Change listing data:

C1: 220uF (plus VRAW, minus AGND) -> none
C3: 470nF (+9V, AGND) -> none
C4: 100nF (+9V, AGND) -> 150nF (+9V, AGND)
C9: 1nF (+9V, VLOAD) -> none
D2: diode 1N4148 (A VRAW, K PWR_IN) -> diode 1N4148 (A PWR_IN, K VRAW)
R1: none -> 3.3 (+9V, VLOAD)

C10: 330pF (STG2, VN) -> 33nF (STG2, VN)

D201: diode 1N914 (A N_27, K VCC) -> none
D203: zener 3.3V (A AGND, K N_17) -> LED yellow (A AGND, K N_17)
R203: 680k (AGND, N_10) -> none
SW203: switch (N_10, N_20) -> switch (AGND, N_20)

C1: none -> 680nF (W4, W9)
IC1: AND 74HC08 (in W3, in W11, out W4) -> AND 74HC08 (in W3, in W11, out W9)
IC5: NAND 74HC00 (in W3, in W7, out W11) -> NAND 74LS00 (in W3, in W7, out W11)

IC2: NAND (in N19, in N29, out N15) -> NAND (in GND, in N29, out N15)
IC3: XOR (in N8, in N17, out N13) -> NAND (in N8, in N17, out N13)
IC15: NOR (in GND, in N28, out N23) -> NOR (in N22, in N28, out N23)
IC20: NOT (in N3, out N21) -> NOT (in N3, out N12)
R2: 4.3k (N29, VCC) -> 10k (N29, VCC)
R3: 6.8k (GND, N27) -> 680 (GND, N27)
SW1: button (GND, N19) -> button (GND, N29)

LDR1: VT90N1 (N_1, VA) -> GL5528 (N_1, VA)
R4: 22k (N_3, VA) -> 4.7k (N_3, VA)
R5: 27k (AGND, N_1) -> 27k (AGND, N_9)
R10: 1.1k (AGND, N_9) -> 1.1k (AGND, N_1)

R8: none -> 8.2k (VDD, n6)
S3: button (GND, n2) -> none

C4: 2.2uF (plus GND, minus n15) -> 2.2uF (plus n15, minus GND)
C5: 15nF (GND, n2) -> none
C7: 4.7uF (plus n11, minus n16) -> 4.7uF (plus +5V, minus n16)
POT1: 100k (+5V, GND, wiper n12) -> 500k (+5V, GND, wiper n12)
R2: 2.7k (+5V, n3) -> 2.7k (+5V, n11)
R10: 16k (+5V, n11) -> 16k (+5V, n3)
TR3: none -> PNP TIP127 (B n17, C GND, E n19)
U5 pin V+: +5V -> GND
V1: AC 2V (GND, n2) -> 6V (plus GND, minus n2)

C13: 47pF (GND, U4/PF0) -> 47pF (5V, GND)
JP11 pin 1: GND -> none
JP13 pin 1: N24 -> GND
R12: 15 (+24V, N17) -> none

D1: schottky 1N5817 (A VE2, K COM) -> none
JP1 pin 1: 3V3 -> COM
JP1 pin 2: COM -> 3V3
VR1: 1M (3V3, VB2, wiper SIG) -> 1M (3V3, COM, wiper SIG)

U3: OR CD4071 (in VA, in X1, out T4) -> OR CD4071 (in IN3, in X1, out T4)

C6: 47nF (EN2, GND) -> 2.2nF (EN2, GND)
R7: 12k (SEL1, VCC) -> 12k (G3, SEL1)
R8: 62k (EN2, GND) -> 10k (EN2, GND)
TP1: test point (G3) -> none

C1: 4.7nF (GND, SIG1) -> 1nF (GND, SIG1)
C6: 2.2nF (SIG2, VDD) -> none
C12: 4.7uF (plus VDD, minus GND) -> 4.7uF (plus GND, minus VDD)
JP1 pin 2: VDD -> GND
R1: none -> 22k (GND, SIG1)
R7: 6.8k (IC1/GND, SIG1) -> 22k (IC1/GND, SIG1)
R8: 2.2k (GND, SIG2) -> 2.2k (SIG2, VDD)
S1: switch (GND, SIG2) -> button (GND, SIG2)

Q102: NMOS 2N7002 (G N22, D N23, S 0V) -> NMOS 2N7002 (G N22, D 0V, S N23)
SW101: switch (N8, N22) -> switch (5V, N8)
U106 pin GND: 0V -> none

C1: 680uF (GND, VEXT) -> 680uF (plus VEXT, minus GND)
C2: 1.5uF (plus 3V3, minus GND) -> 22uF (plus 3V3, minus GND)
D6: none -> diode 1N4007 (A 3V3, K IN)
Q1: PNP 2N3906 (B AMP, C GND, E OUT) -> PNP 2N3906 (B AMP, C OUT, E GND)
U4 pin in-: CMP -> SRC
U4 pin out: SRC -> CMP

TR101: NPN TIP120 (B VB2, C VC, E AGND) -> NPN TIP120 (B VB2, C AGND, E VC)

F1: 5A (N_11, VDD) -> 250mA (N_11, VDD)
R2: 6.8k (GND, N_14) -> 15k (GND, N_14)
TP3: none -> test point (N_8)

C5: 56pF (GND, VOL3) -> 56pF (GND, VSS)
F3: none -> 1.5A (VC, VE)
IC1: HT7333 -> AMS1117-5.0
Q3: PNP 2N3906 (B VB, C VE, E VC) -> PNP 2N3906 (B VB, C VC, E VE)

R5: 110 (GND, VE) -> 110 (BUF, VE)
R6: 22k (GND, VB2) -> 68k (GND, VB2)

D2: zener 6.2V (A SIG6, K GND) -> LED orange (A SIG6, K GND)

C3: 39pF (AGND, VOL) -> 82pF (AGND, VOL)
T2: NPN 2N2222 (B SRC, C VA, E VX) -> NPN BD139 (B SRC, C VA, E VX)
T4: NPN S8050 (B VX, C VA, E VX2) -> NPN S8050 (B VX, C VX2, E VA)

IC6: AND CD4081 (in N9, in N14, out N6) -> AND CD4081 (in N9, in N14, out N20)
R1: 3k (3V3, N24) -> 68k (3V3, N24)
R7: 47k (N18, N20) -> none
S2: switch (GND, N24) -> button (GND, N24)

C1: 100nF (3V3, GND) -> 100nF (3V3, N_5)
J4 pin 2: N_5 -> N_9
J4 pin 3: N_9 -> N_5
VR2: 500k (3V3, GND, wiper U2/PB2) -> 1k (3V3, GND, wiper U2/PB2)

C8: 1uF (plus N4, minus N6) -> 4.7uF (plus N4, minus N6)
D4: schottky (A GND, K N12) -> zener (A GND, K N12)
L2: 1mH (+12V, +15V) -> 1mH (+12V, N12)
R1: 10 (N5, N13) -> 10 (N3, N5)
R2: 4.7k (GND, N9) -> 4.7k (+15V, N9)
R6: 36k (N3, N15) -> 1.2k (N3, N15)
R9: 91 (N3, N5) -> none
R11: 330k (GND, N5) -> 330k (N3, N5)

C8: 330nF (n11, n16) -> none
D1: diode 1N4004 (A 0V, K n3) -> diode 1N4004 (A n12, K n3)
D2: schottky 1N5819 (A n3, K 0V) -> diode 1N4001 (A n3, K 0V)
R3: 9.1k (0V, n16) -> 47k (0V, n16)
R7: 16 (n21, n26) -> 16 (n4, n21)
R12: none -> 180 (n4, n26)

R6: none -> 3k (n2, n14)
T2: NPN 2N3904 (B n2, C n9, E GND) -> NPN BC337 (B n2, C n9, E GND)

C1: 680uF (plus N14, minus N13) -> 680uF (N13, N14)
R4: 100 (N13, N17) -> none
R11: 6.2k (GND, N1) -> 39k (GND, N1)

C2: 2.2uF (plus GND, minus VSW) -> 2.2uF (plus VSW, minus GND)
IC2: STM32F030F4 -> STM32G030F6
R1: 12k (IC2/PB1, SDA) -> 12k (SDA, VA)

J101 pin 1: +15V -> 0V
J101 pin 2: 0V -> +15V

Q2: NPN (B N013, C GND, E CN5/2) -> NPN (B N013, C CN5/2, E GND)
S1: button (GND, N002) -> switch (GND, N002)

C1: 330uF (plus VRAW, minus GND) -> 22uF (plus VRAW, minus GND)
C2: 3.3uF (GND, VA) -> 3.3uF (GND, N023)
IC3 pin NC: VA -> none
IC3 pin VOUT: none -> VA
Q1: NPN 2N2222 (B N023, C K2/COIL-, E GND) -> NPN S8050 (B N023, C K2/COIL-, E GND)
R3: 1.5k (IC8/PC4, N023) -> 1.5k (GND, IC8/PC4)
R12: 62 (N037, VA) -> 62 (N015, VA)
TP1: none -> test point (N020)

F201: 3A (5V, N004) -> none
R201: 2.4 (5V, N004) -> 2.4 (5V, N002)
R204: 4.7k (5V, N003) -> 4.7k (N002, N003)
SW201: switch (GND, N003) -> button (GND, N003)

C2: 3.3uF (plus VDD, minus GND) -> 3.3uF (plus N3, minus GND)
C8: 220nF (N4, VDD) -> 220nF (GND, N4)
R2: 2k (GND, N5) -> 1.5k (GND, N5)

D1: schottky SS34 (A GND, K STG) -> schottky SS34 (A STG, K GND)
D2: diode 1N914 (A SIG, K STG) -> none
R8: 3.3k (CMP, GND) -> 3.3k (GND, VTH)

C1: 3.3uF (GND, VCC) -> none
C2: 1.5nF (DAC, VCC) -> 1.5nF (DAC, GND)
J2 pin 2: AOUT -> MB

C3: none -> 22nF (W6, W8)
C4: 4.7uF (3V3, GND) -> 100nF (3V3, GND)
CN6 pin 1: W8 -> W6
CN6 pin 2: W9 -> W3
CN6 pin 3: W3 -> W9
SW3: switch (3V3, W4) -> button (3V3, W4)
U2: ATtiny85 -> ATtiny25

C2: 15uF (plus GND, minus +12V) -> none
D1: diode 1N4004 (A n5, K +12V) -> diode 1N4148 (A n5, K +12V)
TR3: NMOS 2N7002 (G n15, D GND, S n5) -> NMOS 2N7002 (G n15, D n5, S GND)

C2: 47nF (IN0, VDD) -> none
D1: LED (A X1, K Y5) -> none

▶ _Aim of the task_: Beginning with the line that has "F3: none -> 1.5A (VC, VE)" and ending with the line that has "R6: 22k (GND, VB2) -> 68k (GND, VB2)", set down the lines above exactly and include no others.

▶ _Result for this exercise_:
F3: none -> 1.5A (VC, VE)
IC1: HT7333 -> AMS1117-5.0
Q3: PNP 2N3906 (B VB, C VE, E VC) -> PNP 2N3906 (B VB, C VC, E VE)

R5: 110 (GND, VE) -> 110 (BUF, VE)
R6: 22k (GND, VB2) -> 68k (GND, VB2)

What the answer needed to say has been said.